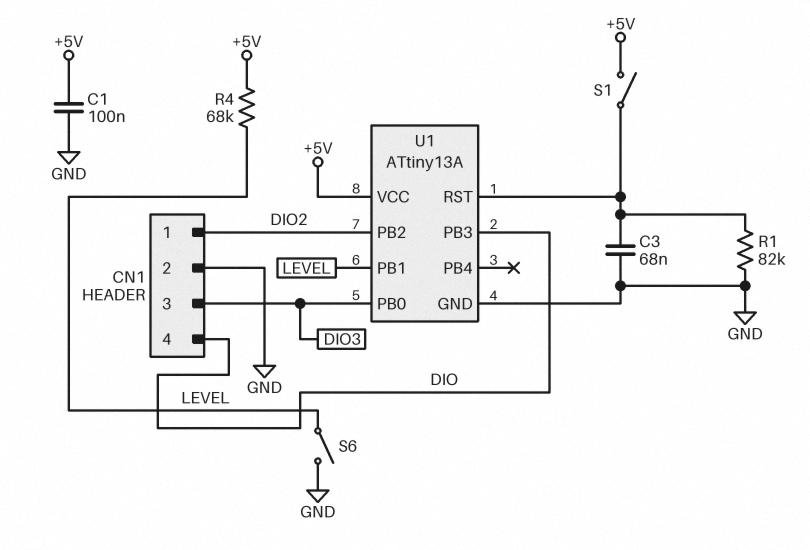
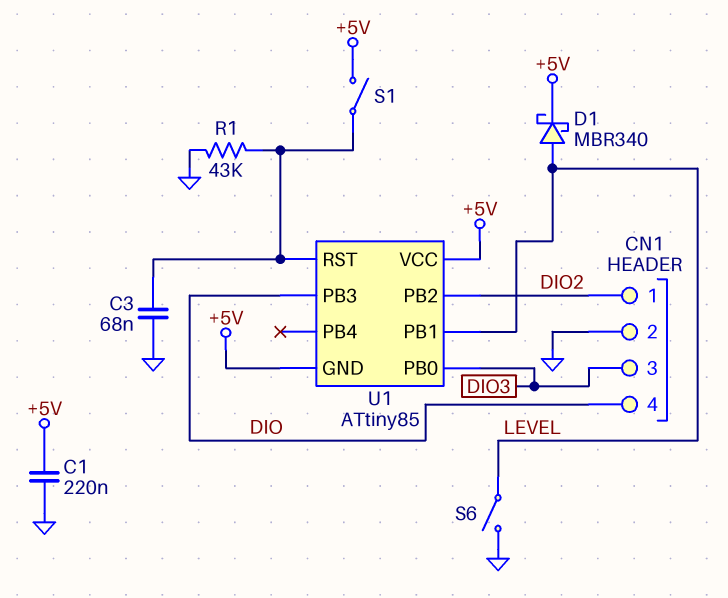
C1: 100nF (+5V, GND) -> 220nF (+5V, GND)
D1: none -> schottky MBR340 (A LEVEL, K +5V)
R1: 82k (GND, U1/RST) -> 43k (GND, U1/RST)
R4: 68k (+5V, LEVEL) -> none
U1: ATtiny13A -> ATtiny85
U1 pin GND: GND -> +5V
* * *
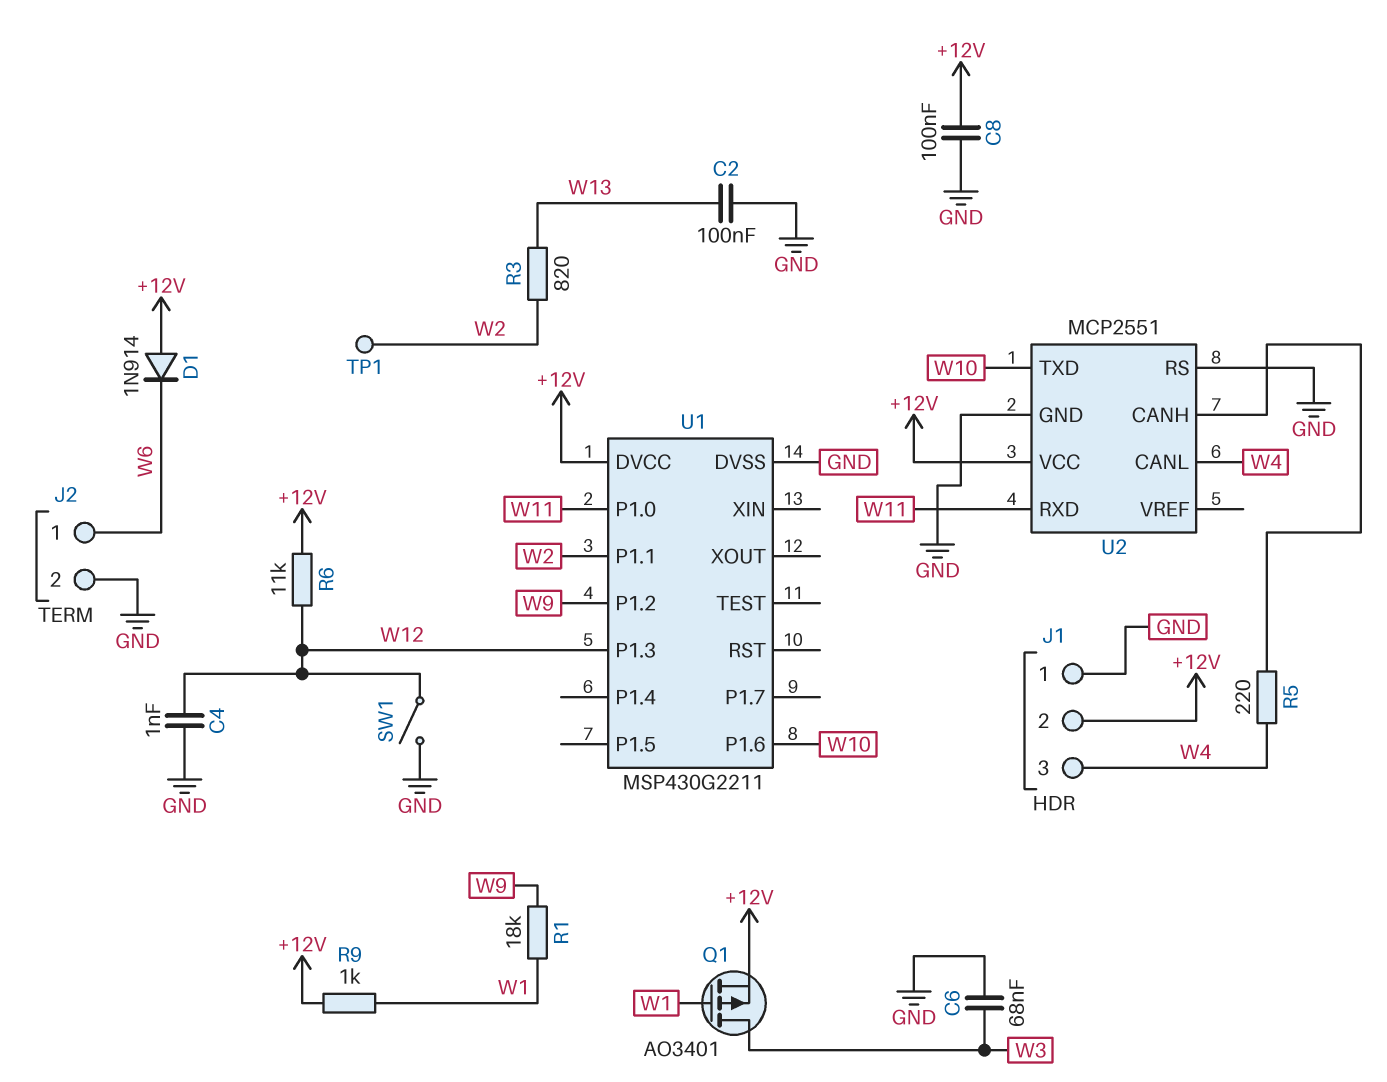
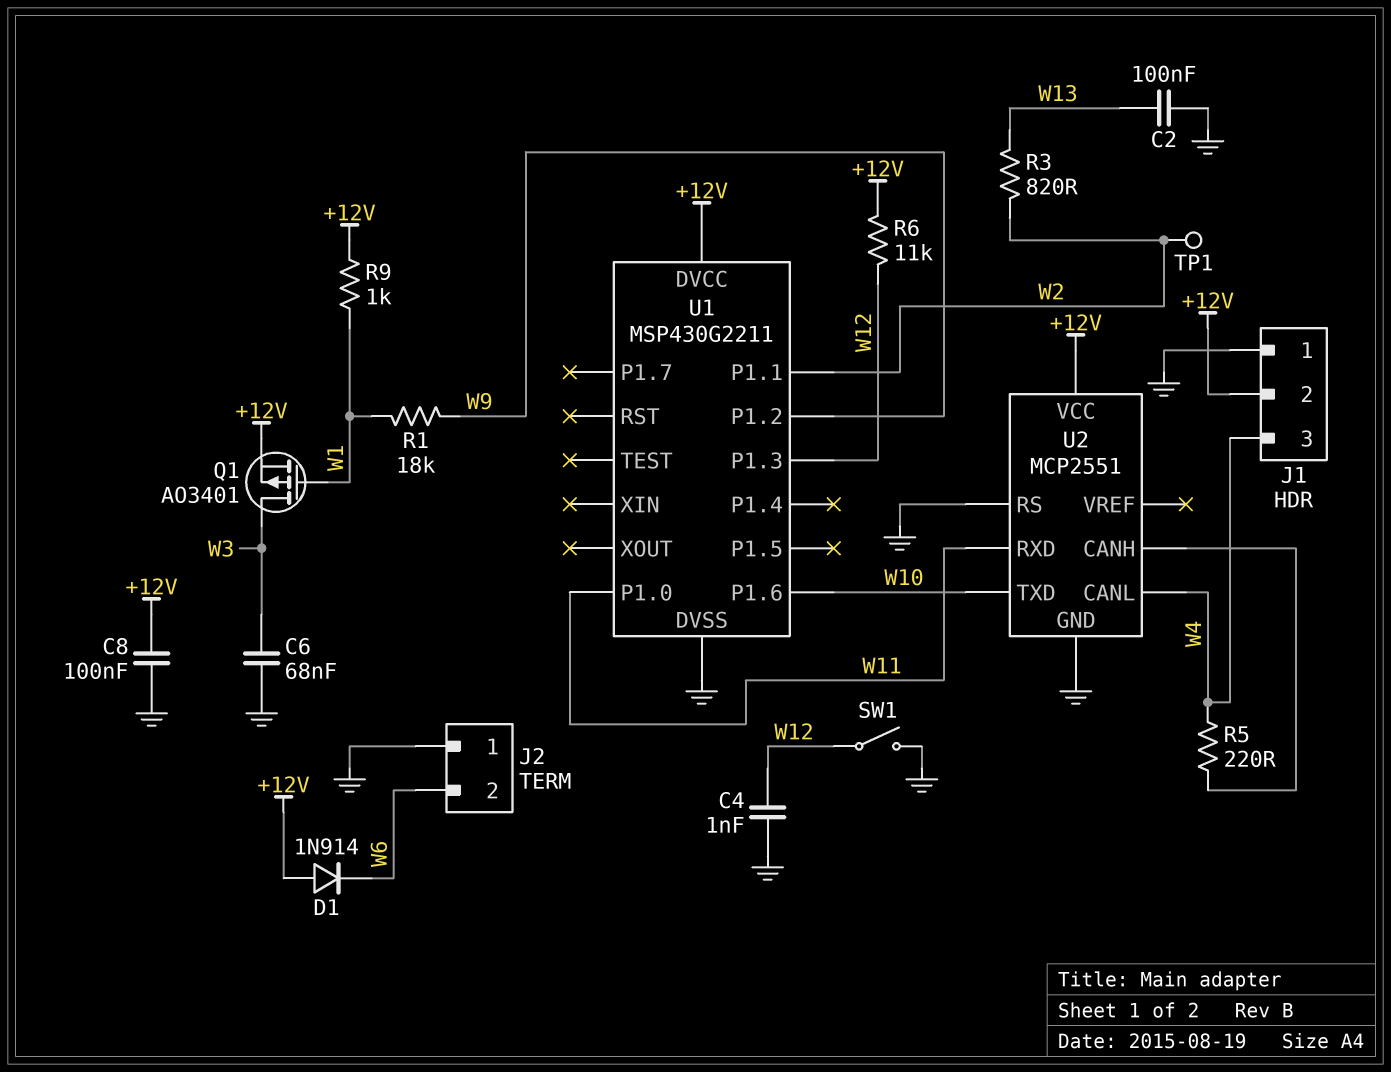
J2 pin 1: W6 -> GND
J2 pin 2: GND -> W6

> [Assignment]: The task calls for all lines in the entries that hold "none".

> [Completed exercise]:
D1: none -> schottky MBR340 (A LEVEL, K +5V)
R4: 68k (+5V, LEVEL) -> none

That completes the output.